**Task objective:** Look through the entries below and extract exactly the lines from the one containing "Lumvia: [122,71,153,101] ->" through the one containing "trial73: [310,454,340,478] ->", ends included.

**Raw data:**
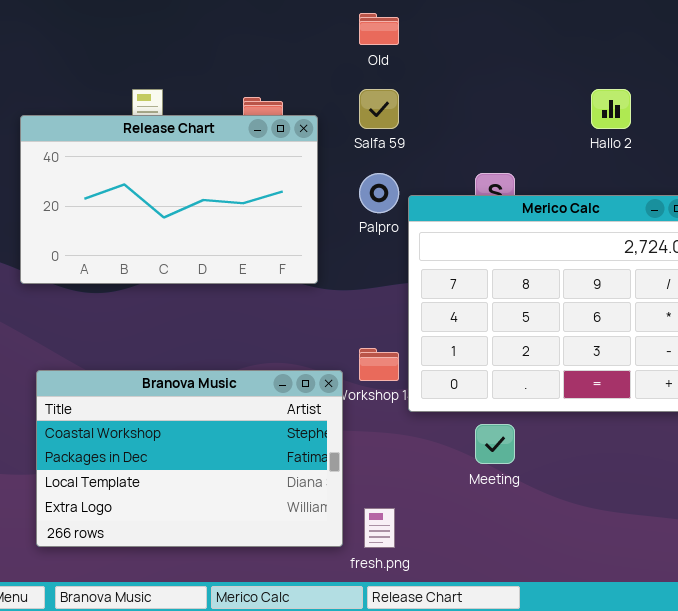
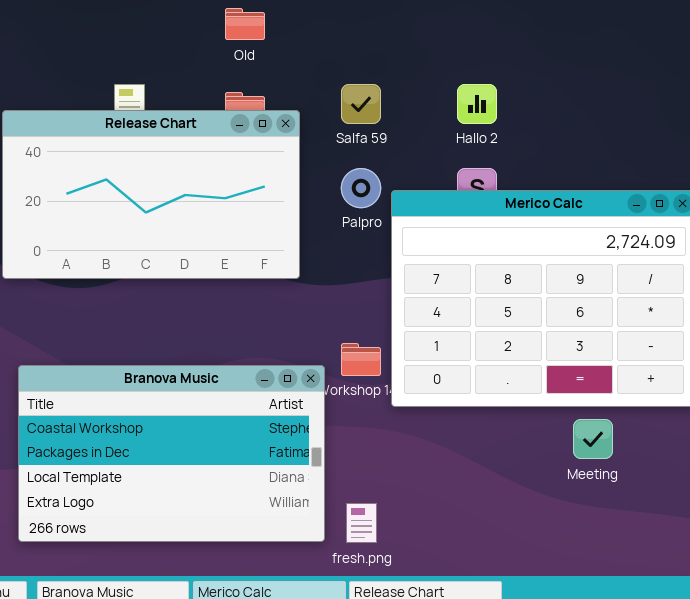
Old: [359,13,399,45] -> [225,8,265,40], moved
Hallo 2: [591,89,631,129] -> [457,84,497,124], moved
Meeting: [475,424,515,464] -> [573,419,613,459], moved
---
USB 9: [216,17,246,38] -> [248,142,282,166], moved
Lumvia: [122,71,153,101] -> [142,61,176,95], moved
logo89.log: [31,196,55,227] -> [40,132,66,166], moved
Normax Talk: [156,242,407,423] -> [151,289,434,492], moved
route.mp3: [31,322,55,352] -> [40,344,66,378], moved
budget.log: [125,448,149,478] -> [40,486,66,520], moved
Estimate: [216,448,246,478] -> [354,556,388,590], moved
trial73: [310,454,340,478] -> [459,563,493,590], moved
==
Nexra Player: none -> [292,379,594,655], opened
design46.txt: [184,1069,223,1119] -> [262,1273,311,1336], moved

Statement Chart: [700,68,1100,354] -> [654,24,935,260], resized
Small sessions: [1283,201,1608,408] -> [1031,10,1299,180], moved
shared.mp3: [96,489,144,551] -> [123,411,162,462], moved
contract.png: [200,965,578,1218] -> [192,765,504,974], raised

**Exercise answer:**
Lumvia: [122,71,153,101] -> [142,61,176,95], moved
logo89.log: [31,196,55,227] -> [40,132,66,166], moved
Normax Talk: [156,242,407,423] -> [151,289,434,492], moved
route.mp3: [31,322,55,352] -> [40,344,66,378], moved
budget.log: [125,448,149,478] -> [40,486,66,520], moved
Estimate: [216,448,246,478] -> [354,556,388,590], moved
trial73: [310,454,340,478] -> [459,563,493,590], moved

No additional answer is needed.